● **Activity**
The answer must be an exact reproduction of the lines from the start of the records below through the line containing "camera: 140 degrees right, 5 degrees up", and nothing more.

● **Excerpted records**
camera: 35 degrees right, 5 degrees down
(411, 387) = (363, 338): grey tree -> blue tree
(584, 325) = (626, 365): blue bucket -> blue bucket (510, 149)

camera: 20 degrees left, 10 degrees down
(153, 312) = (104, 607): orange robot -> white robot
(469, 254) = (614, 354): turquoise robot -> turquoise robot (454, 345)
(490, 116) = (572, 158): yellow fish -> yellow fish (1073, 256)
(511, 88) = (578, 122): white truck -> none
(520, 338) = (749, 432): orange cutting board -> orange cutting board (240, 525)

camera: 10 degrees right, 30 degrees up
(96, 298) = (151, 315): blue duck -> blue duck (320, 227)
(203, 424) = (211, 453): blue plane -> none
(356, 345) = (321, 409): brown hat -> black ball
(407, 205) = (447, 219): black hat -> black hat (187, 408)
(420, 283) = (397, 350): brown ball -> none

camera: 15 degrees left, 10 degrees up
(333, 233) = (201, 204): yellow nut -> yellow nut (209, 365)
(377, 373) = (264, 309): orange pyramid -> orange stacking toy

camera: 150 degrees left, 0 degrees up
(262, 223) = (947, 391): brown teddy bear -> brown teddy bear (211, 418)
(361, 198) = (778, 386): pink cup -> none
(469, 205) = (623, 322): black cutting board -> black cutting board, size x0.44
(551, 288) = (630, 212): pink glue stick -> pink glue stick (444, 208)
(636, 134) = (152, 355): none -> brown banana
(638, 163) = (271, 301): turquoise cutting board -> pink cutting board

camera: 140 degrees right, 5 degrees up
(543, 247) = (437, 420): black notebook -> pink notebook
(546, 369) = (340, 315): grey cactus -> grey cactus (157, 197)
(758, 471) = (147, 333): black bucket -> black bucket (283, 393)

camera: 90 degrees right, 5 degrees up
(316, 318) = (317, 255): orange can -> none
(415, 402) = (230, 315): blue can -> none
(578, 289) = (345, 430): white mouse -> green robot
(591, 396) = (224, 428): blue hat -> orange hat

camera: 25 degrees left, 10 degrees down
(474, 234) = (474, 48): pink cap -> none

● **Solution**
camera: 35 degrees right, 5 degrees down
(411, 387) = (363, 338): grey tree -> blue tree
(584, 325) = (626, 365): blue bucket -> blue bucket (510, 149)

camera: 20 degrees left, 10 degrees down
(153, 312) = (104, 607): orange robot -> white robot
(469, 254) = (614, 354): turquoise robot -> turquoise robot (454, 345)
(490, 116) = (572, 158): yellow fish -> yellow fish (1073, 256)
(511, 88) = (578, 122): white truck -> none
(520, 338) = (749, 432): orange cutting board -> orange cutting board (240, 525)

camera: 10 degrees right, 30 degrees up
(96, 298) = (151, 315): blue duck -> blue duck (320, 227)
(203, 424) = (211, 453): blue plane -> none
(356, 345) = (321, 409): brown hat -> black ball
(407, 205) = (447, 219): black hat -> black hat (187, 408)
(420, 283) = (397, 350): brown ball -> none

camera: 15 degrees left, 10 degrees up
(333, 233) = (201, 204): yellow nut -> yellow nut (209, 365)
(377, 373) = (264, 309): orange pyramid -> orange stacking toy

camera: 150 degrees left, 0 degrees up
(262, 223) = (947, 391): brown teddy bear -> brown teddy bear (211, 418)
(361, 198) = (778, 386): pink cup -> none
(469, 205) = (623, 322): black cutting board -> black cutting board, size x0.44
(551, 288) = (630, 212): pink glue stick -> pink glue stick (444, 208)
(636, 134) = (152, 355): none -> brown banana
(638, 163) = (271, 301): turquoise cutting board -> pink cutting board

camera: 140 degrees right, 5 degrees up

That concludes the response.